A line below contains "in_first: [548, 418, 649, 507]", and a later one contains "in_first: [159, 496, 198, 541]". Repeat both, with every line between them, exactly.

*** Material for the task

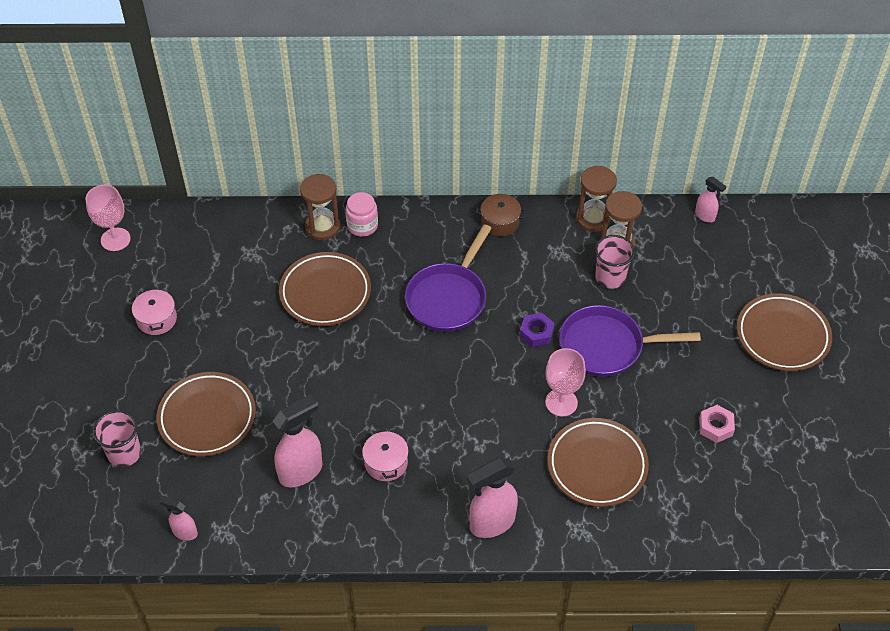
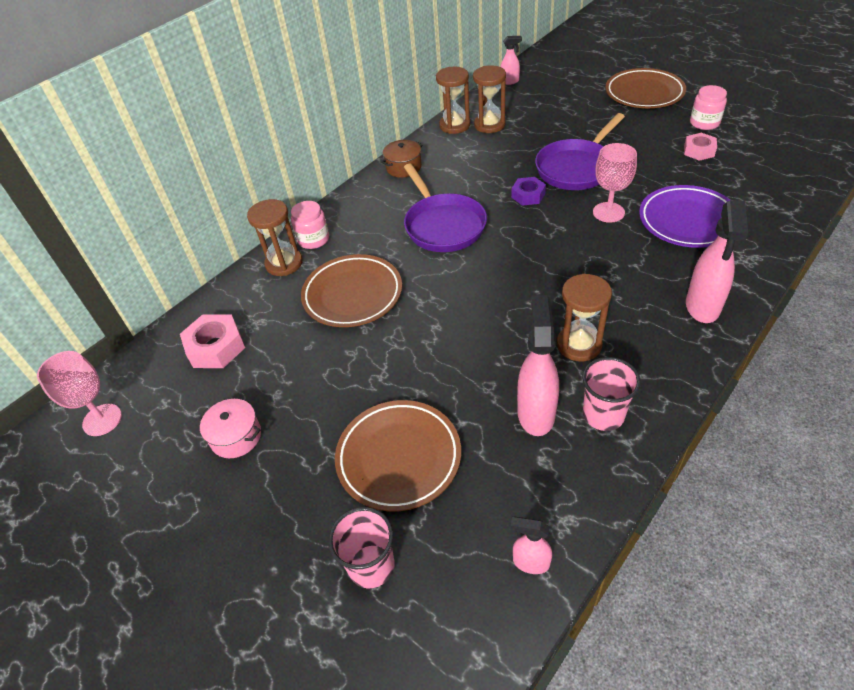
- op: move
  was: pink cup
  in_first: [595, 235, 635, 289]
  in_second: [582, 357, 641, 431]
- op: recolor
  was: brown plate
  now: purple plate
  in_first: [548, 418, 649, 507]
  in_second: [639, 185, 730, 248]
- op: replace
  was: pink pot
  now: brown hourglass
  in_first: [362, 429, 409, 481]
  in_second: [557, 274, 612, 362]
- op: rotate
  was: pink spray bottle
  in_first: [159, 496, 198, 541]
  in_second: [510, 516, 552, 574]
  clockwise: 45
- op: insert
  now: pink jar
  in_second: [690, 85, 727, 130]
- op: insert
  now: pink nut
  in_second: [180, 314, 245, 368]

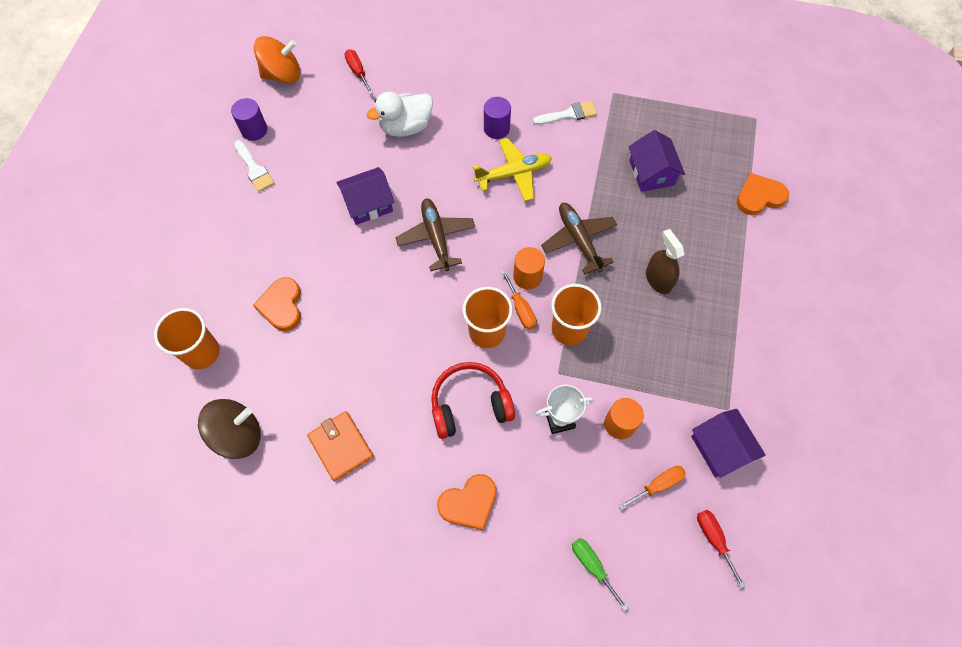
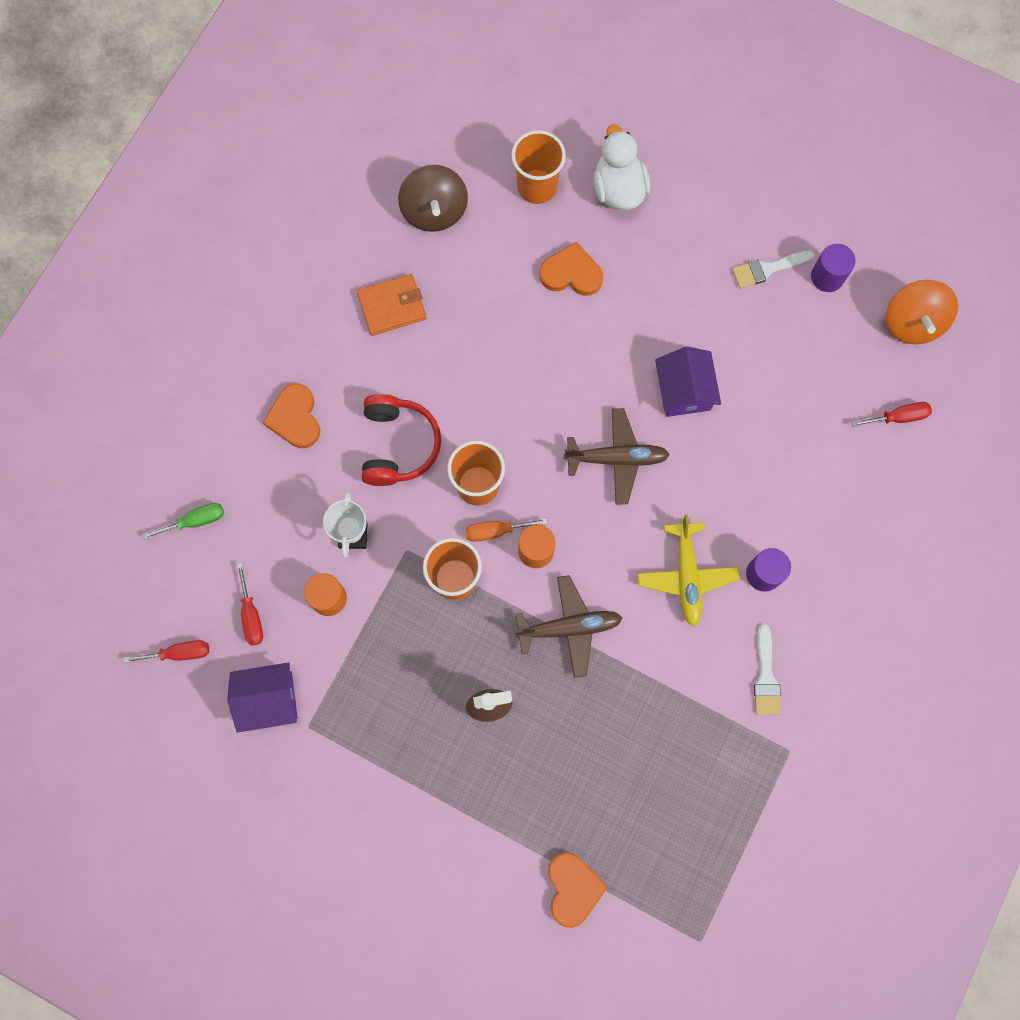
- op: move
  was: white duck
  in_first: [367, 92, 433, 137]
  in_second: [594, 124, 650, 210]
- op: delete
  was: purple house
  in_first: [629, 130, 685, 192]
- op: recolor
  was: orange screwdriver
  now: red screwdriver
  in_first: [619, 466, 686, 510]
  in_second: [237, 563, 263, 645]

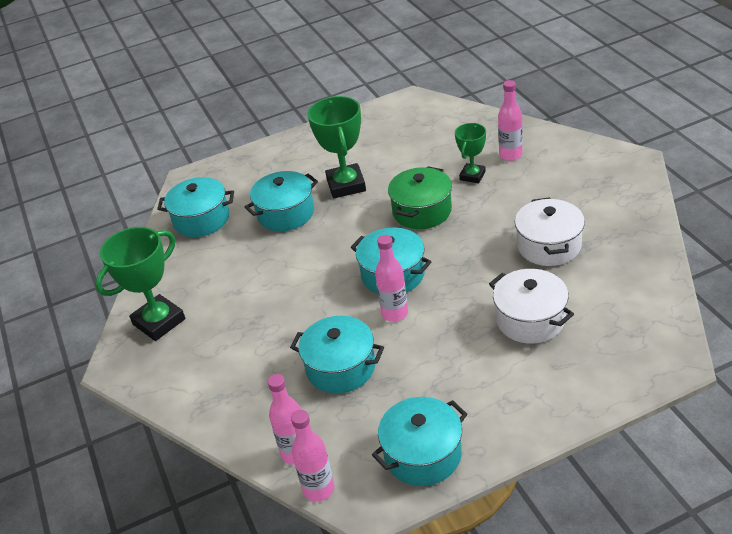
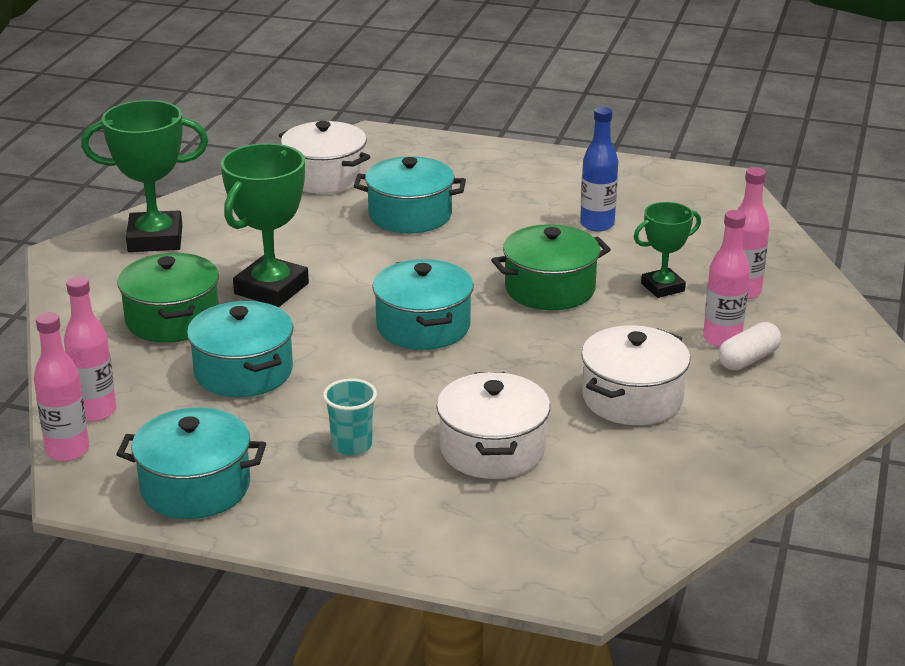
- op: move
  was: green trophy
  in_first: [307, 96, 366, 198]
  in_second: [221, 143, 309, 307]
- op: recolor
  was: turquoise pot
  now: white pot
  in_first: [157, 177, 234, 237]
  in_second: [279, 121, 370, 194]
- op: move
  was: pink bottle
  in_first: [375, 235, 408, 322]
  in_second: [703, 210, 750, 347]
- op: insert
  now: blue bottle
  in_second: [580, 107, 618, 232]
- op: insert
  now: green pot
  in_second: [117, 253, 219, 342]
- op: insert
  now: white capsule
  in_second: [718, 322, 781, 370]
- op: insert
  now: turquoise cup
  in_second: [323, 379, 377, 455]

******

Task answer =>
  in_first: [548, 418, 649, 507]
  in_second: [639, 185, 730, 248]
- op: replace
  was: pink pot
  now: brown hourglass
  in_first: [362, 429, 409, 481]
  in_second: [557, 274, 612, 362]
- op: rotate
  was: pink spray bottle
  in_first: [159, 496, 198, 541]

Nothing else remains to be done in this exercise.